▶ **Directions**: Starting at the line that contains "The image size is (960, 540). I" and continuing through the end of the records, rewrite those lines with every "igniter" changed to "burner" and nothing else altered. Omit the pictures from your answer.

▶ **Available records**:
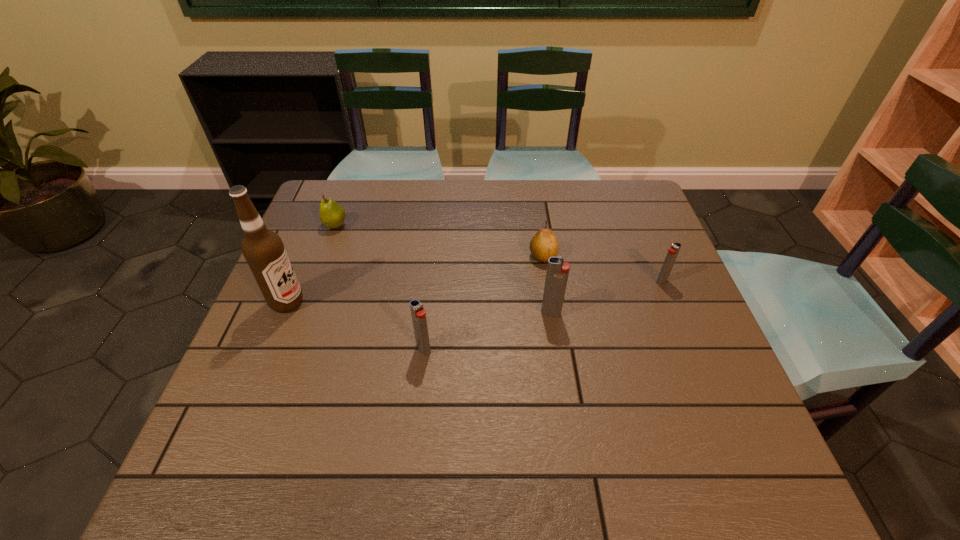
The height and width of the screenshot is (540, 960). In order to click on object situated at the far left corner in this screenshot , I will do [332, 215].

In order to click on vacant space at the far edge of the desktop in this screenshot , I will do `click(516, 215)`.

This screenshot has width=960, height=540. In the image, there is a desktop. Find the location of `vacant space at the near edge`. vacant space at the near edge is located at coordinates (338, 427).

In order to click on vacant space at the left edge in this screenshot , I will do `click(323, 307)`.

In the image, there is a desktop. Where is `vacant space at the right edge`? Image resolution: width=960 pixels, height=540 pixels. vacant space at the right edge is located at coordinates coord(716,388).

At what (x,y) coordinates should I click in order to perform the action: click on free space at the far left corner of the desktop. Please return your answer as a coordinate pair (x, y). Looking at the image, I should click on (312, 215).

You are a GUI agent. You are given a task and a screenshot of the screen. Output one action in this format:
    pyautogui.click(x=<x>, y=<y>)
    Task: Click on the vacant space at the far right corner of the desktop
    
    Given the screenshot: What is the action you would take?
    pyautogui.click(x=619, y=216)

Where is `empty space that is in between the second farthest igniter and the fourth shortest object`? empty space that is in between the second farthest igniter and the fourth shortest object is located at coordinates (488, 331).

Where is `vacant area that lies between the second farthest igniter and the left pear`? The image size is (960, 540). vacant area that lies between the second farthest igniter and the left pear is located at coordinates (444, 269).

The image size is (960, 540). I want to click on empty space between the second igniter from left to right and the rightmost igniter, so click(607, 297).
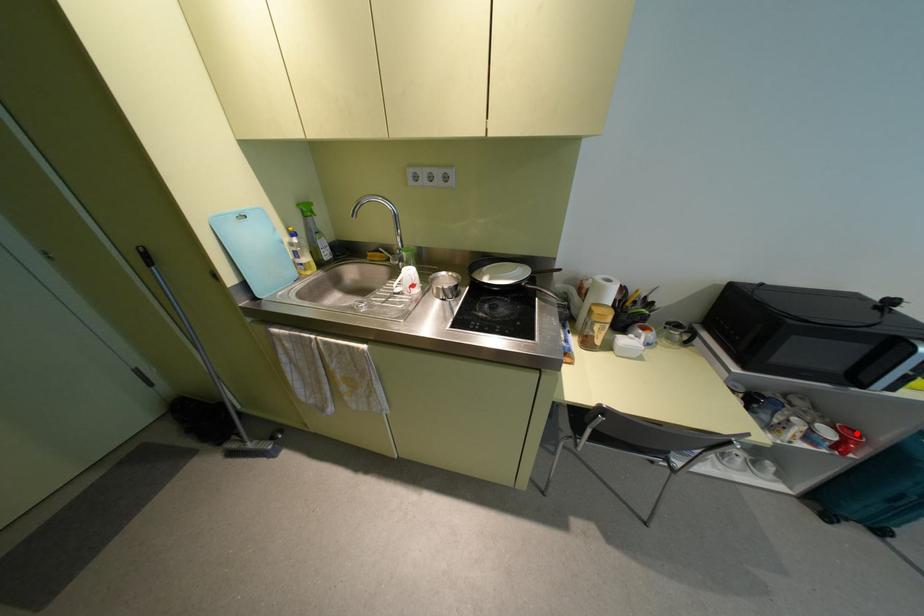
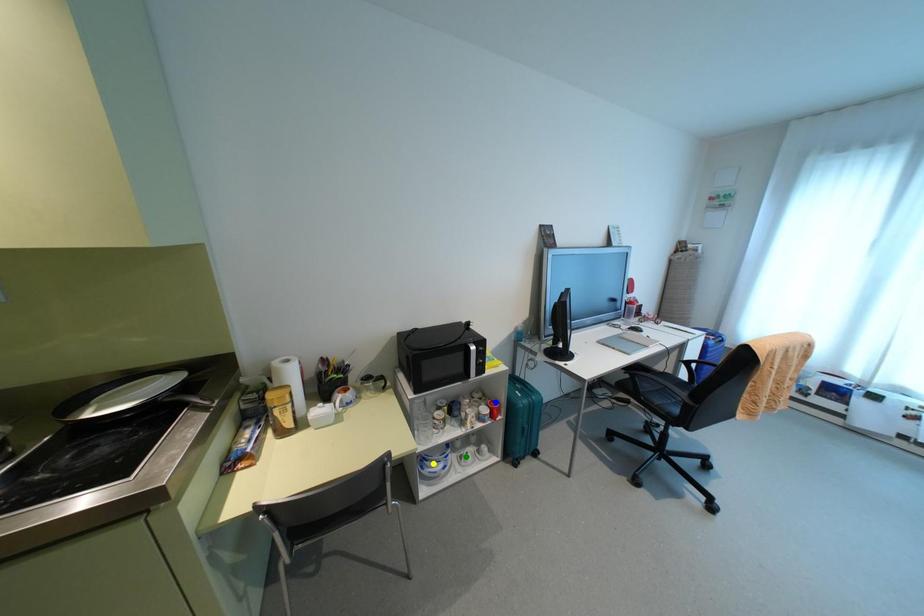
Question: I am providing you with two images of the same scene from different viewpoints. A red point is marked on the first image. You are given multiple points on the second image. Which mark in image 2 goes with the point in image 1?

▶ **Response to this task**:
The image size is (960, 540). I want to click on empty space between the second burner from left to right and the rightmost burner, so click(607, 297).
Question: I am providing you with two images of the same scene from different viewpoints. A red point is marked on the first image. You are given multiple points on the second image. Which mark in image 2 goes with the point in image 1?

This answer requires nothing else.